- TASK OBJECTIVE -
Report every line of the records below that includes the string "grey".

Object correspondence data:
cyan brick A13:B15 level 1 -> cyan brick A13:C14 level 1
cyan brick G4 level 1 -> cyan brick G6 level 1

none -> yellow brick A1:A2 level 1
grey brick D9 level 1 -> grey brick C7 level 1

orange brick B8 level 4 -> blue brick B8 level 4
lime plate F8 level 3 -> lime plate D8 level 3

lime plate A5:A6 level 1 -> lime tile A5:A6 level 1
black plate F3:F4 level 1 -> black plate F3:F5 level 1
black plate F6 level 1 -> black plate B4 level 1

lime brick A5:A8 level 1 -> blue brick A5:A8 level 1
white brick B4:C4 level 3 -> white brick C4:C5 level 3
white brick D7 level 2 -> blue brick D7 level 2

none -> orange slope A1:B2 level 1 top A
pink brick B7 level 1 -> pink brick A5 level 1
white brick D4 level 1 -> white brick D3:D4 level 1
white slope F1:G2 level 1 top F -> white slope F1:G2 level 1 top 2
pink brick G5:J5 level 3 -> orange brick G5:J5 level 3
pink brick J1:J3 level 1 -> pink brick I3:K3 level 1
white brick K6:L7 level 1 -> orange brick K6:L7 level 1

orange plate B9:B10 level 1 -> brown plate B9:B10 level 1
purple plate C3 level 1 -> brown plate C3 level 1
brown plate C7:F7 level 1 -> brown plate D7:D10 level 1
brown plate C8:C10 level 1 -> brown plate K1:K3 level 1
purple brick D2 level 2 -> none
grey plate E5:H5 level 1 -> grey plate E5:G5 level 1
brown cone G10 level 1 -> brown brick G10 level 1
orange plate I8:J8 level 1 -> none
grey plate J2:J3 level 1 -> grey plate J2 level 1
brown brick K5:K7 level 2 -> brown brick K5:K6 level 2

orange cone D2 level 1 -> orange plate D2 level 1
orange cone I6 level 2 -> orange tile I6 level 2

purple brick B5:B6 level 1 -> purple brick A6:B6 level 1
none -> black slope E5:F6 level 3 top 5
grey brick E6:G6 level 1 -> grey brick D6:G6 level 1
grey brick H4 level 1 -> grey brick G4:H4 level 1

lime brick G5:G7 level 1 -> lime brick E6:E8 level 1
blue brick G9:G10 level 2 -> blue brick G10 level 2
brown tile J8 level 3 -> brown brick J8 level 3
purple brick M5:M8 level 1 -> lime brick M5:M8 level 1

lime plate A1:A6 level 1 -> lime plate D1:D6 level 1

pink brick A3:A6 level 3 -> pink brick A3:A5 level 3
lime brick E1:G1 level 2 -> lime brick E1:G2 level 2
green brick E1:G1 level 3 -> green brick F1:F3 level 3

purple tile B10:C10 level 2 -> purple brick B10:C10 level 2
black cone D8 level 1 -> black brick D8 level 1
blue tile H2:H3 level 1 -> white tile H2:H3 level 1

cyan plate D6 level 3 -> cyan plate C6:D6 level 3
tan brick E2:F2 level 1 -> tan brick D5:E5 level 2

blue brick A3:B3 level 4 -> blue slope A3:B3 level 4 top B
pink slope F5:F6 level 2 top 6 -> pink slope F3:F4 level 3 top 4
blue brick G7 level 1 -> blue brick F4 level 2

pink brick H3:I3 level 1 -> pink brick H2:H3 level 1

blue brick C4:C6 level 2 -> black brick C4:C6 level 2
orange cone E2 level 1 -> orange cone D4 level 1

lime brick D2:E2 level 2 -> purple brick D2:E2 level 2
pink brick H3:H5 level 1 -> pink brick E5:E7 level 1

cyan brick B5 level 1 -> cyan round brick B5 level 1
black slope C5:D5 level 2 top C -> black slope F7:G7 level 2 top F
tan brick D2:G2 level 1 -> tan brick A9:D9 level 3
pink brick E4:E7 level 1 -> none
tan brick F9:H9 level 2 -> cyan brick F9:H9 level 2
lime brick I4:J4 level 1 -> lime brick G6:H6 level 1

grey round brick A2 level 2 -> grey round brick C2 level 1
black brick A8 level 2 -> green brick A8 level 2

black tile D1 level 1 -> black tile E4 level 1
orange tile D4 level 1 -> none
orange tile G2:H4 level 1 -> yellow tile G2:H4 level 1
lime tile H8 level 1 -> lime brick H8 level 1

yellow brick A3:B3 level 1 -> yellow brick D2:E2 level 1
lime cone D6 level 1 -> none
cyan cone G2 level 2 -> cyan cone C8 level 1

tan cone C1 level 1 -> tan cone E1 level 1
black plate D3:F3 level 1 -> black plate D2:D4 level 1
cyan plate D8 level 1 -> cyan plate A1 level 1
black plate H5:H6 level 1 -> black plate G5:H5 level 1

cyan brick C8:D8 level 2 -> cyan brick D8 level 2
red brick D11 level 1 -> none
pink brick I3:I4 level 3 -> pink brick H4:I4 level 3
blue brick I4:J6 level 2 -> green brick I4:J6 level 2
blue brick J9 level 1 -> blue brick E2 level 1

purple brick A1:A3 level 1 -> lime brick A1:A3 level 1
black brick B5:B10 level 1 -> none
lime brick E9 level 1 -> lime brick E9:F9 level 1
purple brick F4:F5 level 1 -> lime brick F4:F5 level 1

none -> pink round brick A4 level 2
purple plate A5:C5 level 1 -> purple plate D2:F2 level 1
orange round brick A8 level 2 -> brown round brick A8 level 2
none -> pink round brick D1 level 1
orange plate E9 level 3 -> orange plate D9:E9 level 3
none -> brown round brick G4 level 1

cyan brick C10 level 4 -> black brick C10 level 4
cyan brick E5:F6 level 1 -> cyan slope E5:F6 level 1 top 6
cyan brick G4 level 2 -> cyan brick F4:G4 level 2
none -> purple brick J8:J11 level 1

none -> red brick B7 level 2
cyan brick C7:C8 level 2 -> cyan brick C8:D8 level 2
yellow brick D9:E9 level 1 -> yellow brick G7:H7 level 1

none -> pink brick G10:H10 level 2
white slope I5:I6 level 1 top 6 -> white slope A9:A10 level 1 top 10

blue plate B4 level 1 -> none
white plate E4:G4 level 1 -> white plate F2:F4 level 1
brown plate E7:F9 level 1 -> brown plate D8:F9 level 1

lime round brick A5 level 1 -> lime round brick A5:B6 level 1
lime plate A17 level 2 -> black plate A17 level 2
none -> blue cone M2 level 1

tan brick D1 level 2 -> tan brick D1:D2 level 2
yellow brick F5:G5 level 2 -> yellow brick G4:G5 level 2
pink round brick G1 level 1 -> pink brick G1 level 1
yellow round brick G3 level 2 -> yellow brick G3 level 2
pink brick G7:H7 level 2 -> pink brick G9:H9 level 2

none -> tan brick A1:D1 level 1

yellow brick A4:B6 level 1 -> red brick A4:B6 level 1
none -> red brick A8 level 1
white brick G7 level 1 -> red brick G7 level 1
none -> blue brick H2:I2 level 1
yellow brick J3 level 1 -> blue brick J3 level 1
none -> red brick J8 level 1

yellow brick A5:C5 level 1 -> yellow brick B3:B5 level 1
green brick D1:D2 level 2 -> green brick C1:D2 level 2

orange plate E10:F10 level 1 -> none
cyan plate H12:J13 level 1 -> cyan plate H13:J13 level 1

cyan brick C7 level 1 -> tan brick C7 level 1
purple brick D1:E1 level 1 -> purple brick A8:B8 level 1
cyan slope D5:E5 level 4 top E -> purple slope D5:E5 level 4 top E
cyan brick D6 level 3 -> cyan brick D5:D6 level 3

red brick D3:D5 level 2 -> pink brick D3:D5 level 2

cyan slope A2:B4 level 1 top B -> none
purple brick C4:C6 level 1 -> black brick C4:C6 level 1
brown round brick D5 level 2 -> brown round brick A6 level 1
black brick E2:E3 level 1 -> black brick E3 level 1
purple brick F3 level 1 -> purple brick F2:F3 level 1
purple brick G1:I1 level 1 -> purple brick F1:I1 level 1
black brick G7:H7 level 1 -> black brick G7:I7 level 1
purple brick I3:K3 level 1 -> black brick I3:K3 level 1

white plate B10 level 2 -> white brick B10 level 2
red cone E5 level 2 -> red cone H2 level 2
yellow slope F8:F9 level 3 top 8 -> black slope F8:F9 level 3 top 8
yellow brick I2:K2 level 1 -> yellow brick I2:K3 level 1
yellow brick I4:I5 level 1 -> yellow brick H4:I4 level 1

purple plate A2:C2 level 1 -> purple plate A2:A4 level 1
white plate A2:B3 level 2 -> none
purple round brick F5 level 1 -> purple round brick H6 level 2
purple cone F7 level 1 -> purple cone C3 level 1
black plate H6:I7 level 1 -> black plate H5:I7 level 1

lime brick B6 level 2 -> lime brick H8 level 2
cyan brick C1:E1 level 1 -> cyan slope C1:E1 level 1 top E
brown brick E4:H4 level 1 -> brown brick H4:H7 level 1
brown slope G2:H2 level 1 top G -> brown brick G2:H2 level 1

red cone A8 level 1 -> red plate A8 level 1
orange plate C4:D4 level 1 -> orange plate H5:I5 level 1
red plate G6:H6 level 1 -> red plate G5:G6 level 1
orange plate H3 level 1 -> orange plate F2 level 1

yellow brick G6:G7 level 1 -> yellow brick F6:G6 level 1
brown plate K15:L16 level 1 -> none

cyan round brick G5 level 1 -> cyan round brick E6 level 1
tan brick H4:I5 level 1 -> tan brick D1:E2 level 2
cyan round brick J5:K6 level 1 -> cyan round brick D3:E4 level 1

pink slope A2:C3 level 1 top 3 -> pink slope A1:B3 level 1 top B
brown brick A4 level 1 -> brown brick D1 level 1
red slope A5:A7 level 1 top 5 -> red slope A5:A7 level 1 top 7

- SOLUTION -
grey brick D9 level 1 -> grey brick C7 level 1
grey plate E5:H5 level 1 -> grey plate E5:G5 level 1
grey plate J2:J3 level 1 -> grey plate J2 level 1
grey brick E6:G6 level 1 -> grey brick D6:G6 level 1
grey brick H4 level 1 -> grey brick G4:H4 level 1
grey round brick A2 level 2 -> grey round brick C2 level 1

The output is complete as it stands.